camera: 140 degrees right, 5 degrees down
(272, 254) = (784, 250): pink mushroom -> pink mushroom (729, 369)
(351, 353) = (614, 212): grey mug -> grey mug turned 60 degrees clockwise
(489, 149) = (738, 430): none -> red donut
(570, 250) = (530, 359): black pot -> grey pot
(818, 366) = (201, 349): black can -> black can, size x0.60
# # # # # # #
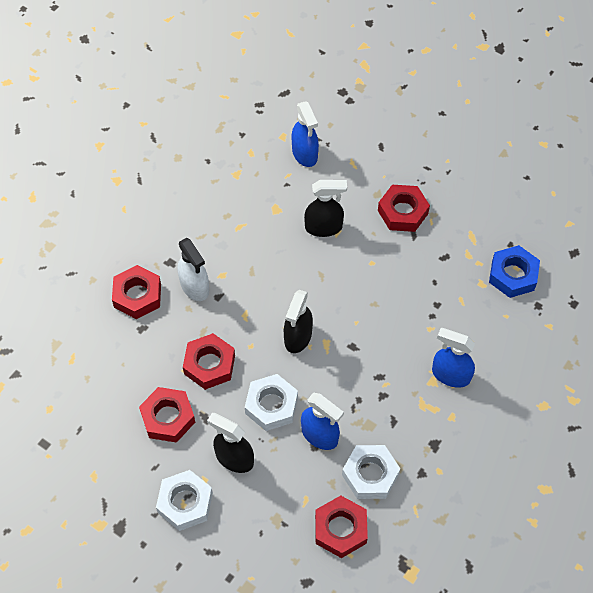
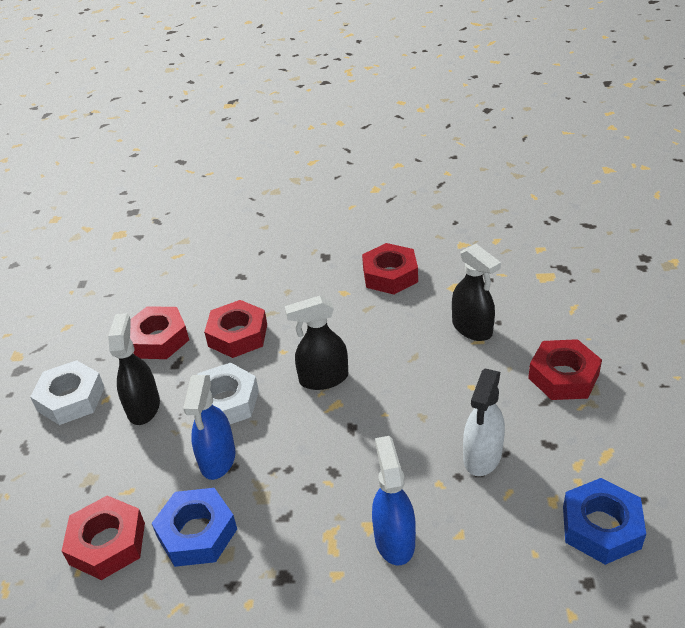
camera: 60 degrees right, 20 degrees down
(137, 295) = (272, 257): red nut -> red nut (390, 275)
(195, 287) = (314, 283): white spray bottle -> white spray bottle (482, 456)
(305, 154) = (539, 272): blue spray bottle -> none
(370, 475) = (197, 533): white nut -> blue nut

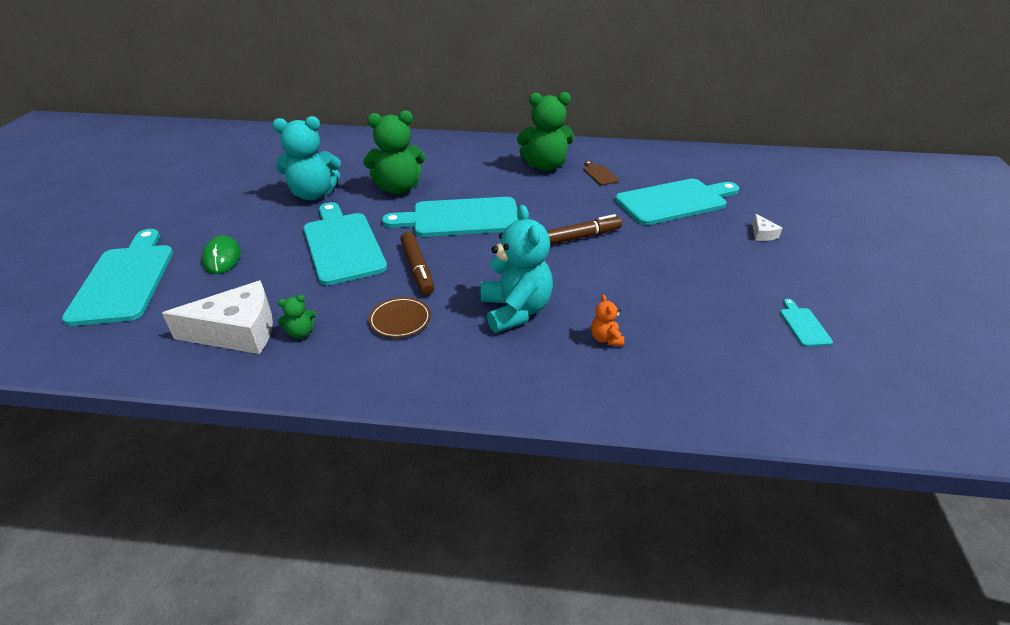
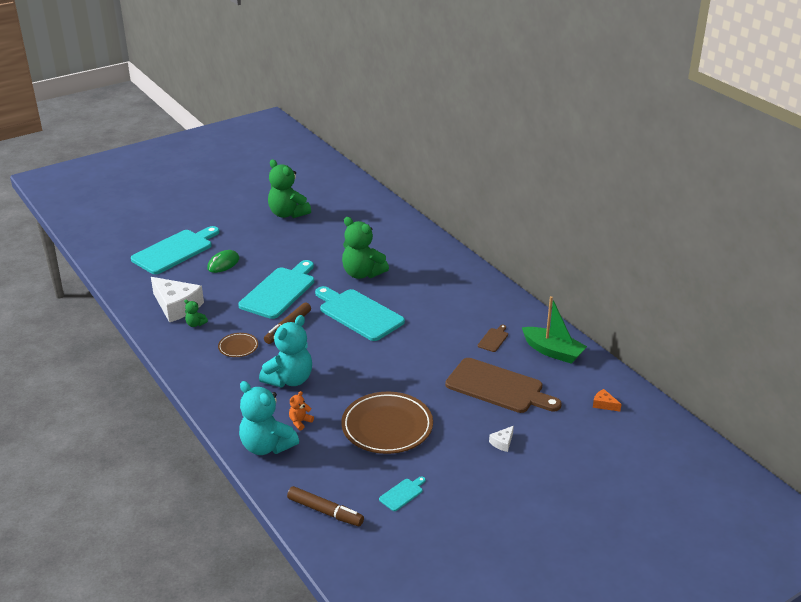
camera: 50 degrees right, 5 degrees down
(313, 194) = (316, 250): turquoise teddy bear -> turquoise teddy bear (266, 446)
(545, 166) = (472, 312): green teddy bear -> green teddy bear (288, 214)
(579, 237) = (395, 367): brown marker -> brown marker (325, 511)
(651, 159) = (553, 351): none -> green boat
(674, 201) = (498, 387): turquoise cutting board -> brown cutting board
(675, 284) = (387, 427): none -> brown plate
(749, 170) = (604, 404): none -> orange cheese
# # # # # # #
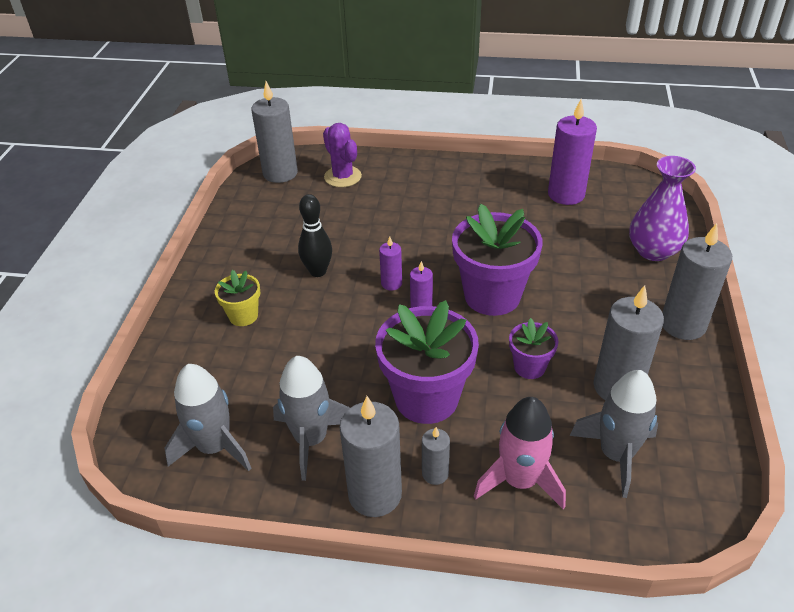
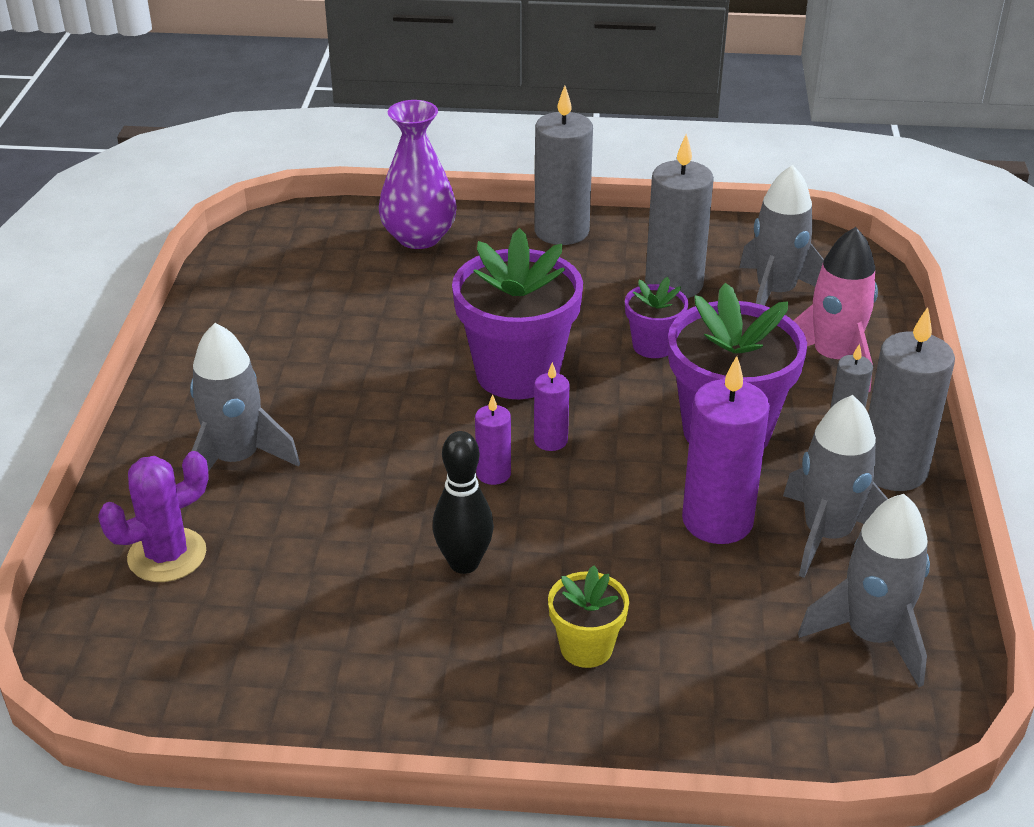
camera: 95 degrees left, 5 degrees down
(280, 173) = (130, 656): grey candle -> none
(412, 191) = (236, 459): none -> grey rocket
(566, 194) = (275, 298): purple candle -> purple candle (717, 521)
# # # # # # #
TASK DIRECTIONS
Only the lines starting at the one that includes "(305, 154) = (539, 272): blue" and ending at the one that includes "(749, 170) = (604, 404): none" should be retyped, exactly, from the records above; no pictures.

SOLUTION FOR THIS PROBLEM
(305, 154) = (539, 272): blue spray bottle -> none
(370, 475) = (197, 533): white nut -> blue nut

camera: 50 degrees right, 5 degrees down
(313, 194) = (316, 250): turquoise teddy bear -> turquoise teddy bear (266, 446)
(545, 166) = (472, 312): green teddy bear -> green teddy bear (288, 214)
(579, 237) = (395, 367): brown marker -> brown marker (325, 511)
(651, 159) = (553, 351): none -> green boat
(674, 201) = (498, 387): turquoise cutting board -> brown cutting board
(675, 284) = (387, 427): none -> brown plate
(749, 170) = (604, 404): none -> orange cheese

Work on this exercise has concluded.